- Assignment
Every entry below should be repeated exactly; the pictures should not.

-----

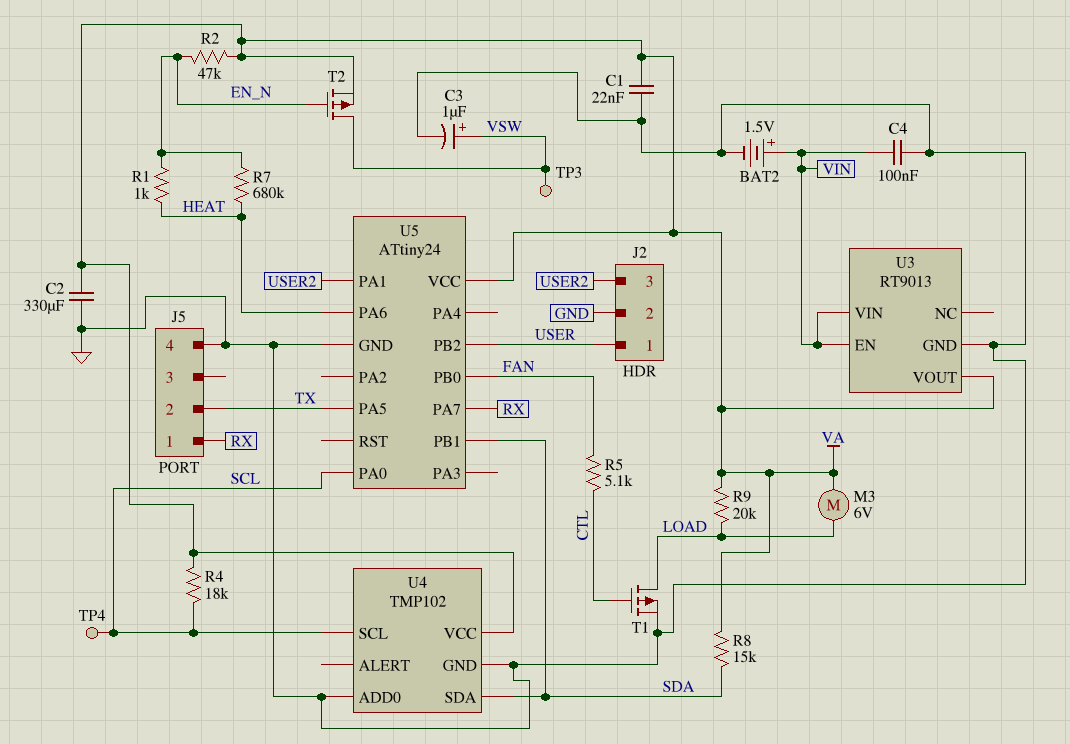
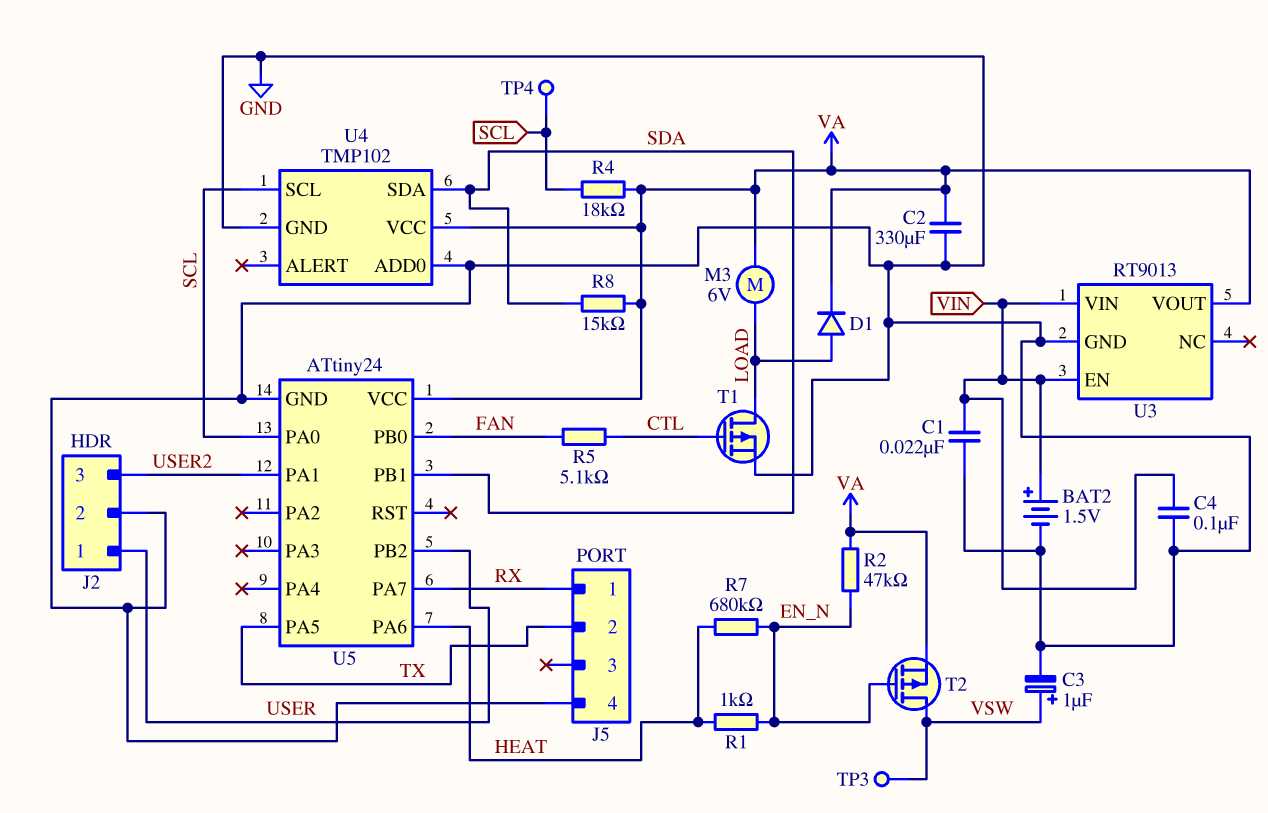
C1: 22nF (GND, VA) -> 22nF (GND, VIN)
D1: none -> diode (A LOAD, K VA)
R9: 20k (LOAD, VA) -> none

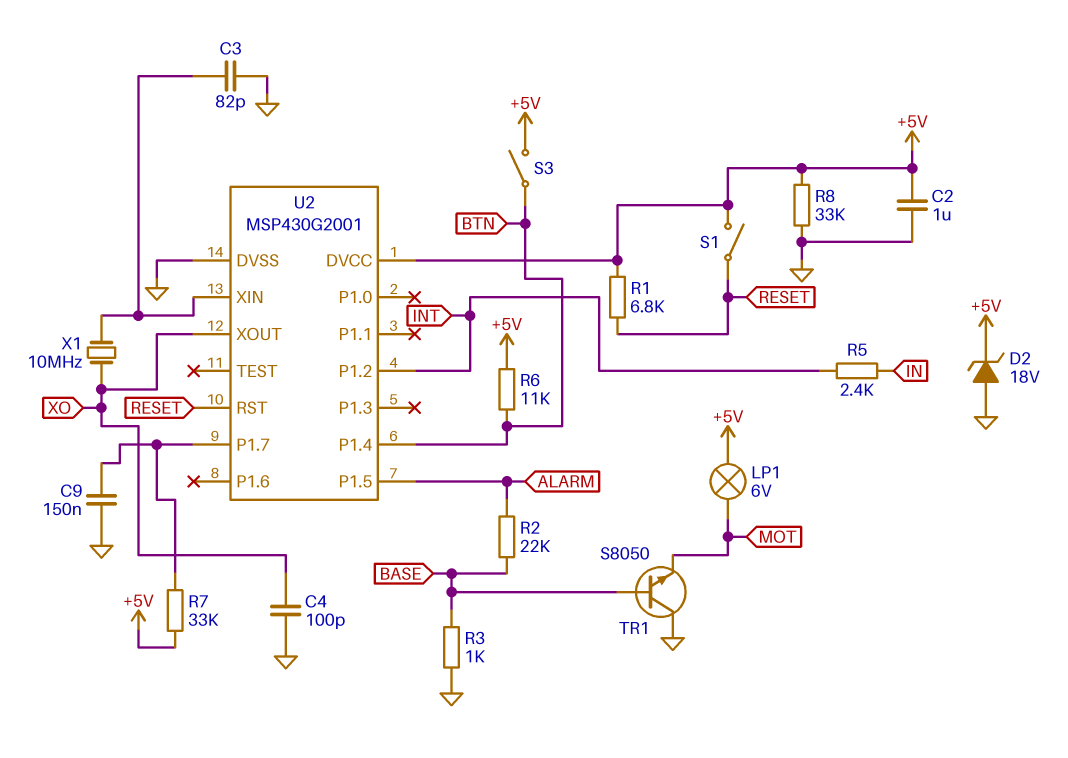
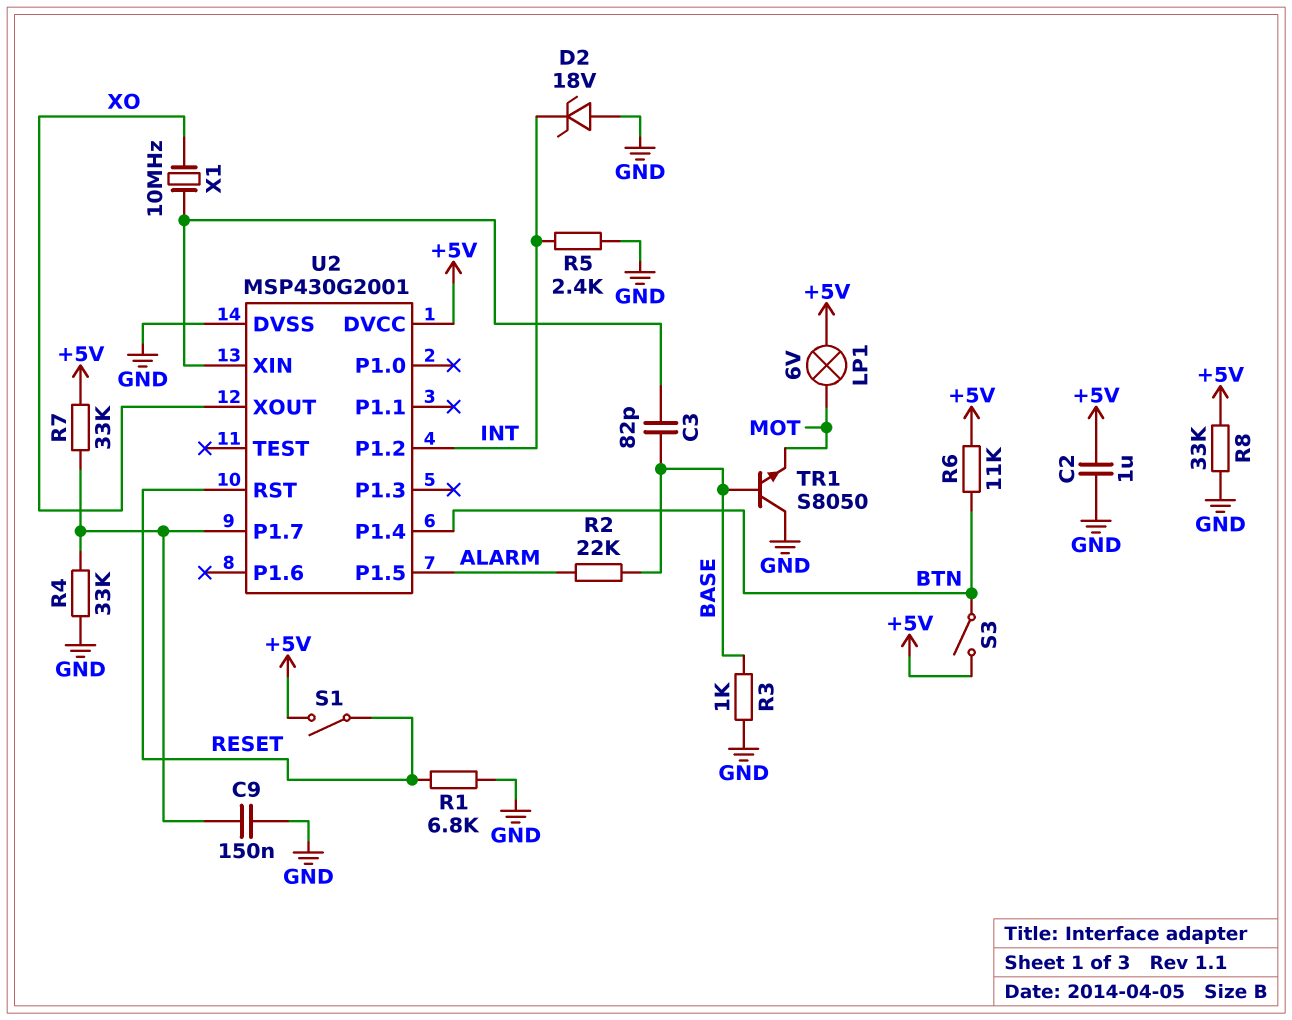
C3: 82pF (GND, U2/XIN) -> 82pF (BASE, U2/XIN)
C4: 100pF (GND, XO) -> none
D2: zener 18V (A GND, K +5V) -> zener 18V (A GND, K INT)
R1: 6.8k (+5V, RESET) -> 6.8k (GND, RESET)
R4: none -> 33k (GND, U2/P1.7)
R5: 2.4k (IN, INT) -> 2.4k (GND, INT)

-----

- Finished exercise
C1: 22nF (GND, VA) -> 22nF (GND, VIN)
D1: none -> diode (A LOAD, K VA)
R9: 20k (LOAD, VA) -> none

C3: 82pF (GND, U2/XIN) -> 82pF (BASE, U2/XIN)
C4: 100pF (GND, XO) -> none
D2: zener 18V (A GND, K +5V) -> zener 18V (A GND, K INT)
R1: 6.8k (+5V, RESET) -> 6.8k (GND, RESET)
R4: none -> 33k (GND, U2/P1.7)
R5: 2.4k (IN, INT) -> 2.4k (GND, INT)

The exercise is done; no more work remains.